- **Instructions for the task**
Leave out every line before the one containing "LIGHT pin OUT: none -> VN", and set down that line and the rest through the end of the listing exactly.

- **Record set**

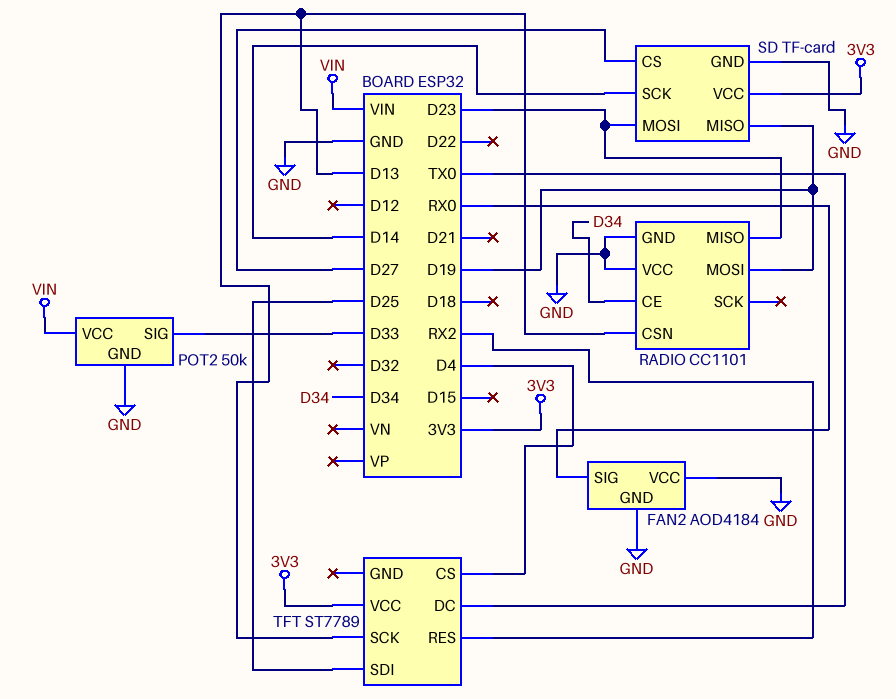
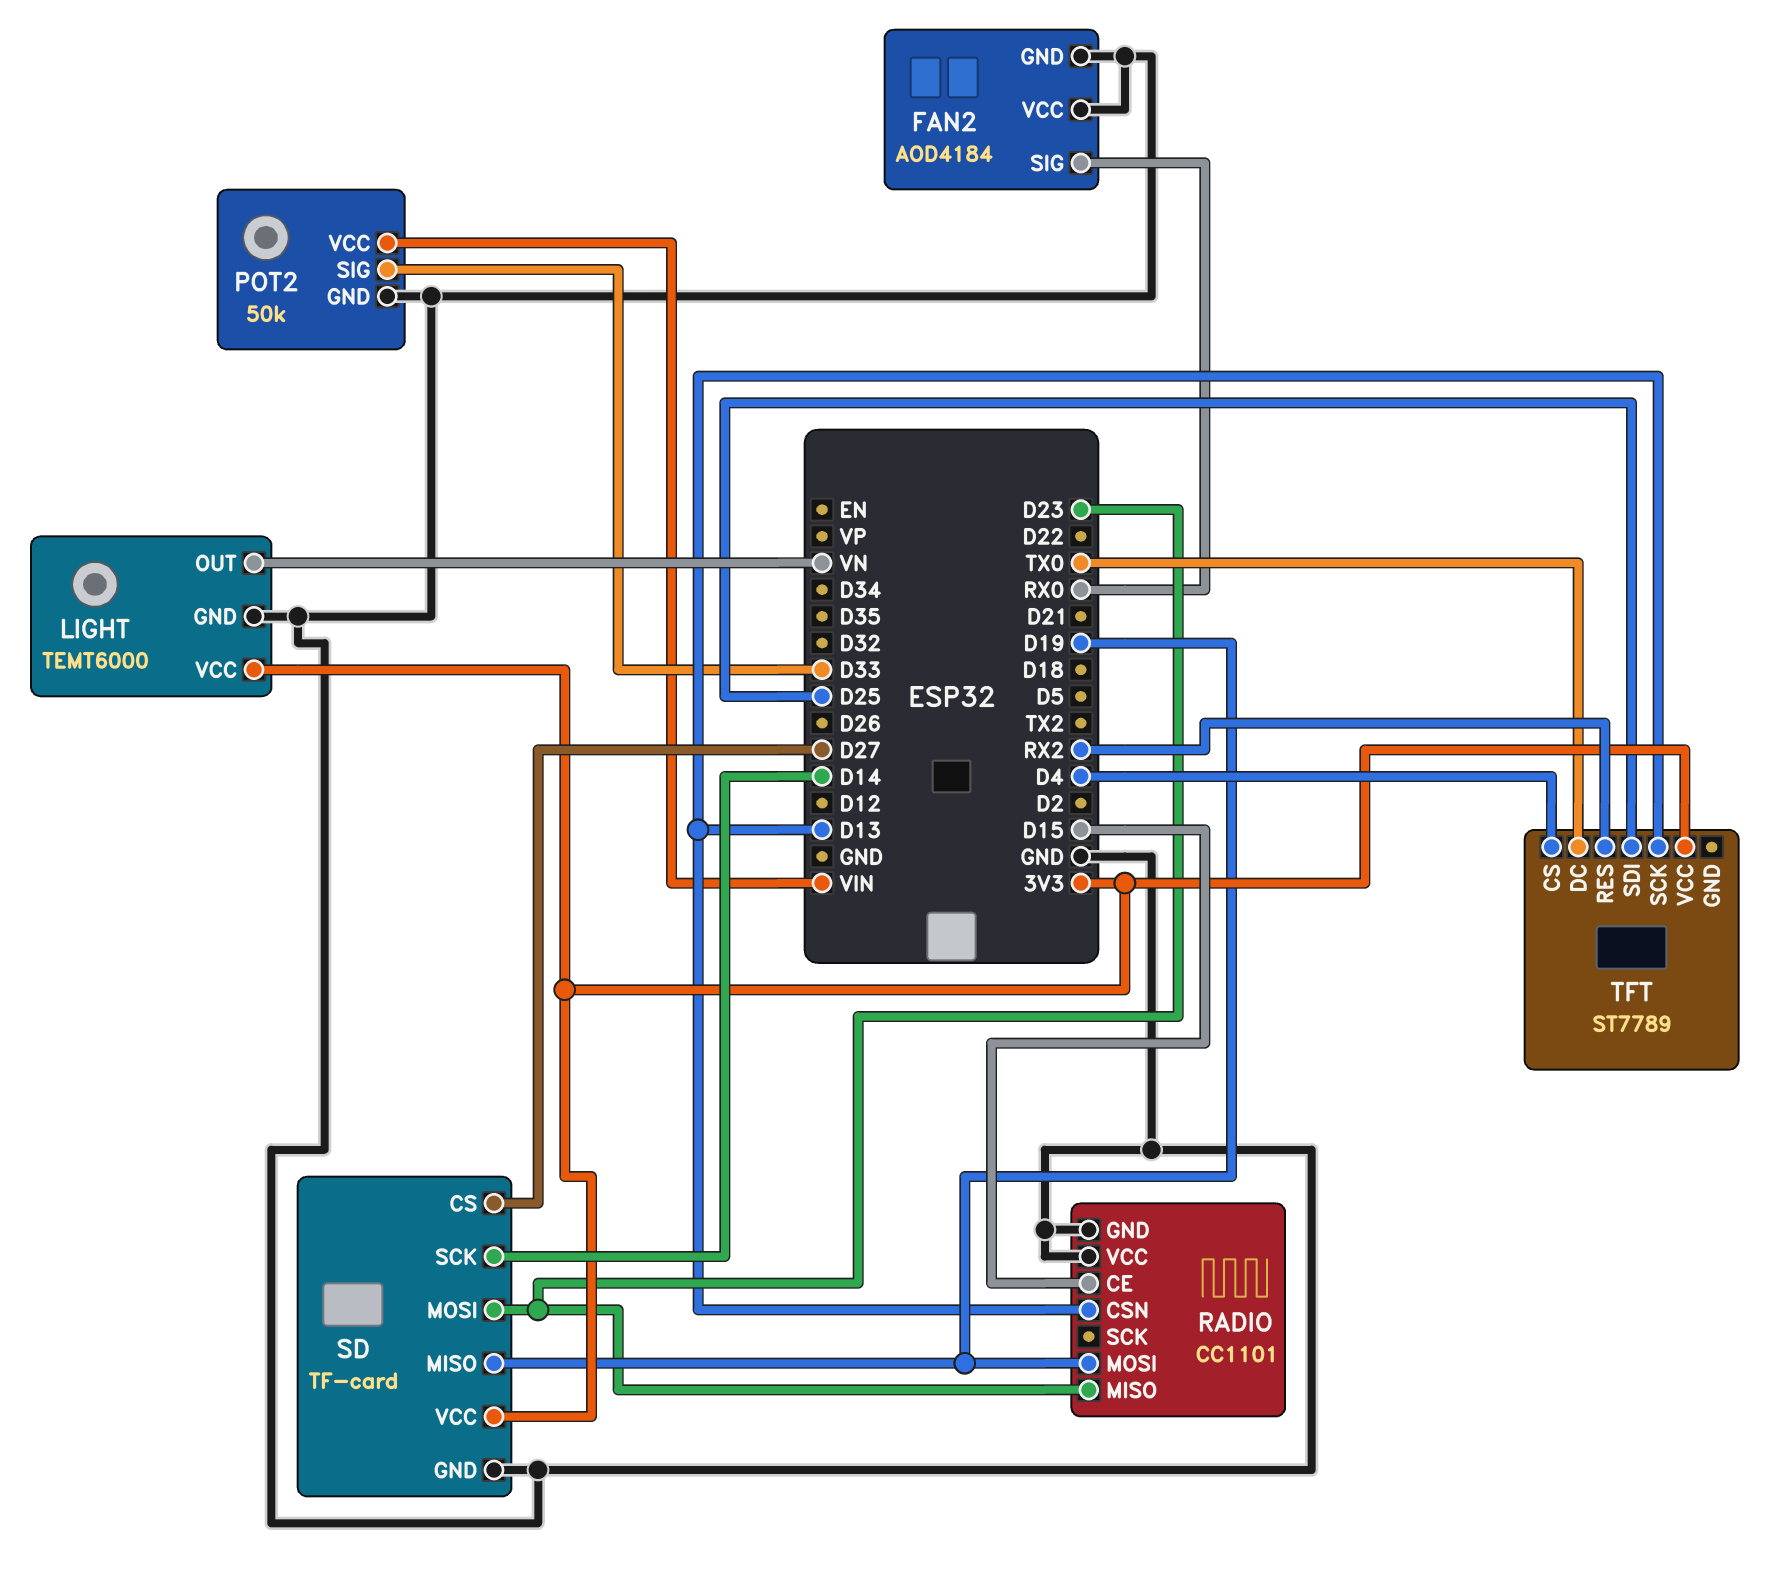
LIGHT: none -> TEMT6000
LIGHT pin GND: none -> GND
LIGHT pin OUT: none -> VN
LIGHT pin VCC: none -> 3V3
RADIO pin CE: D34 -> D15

- **Written reply**
LIGHT pin OUT: none -> VN
LIGHT pin VCC: none -> 3V3
RADIO pin CE: D34 -> D15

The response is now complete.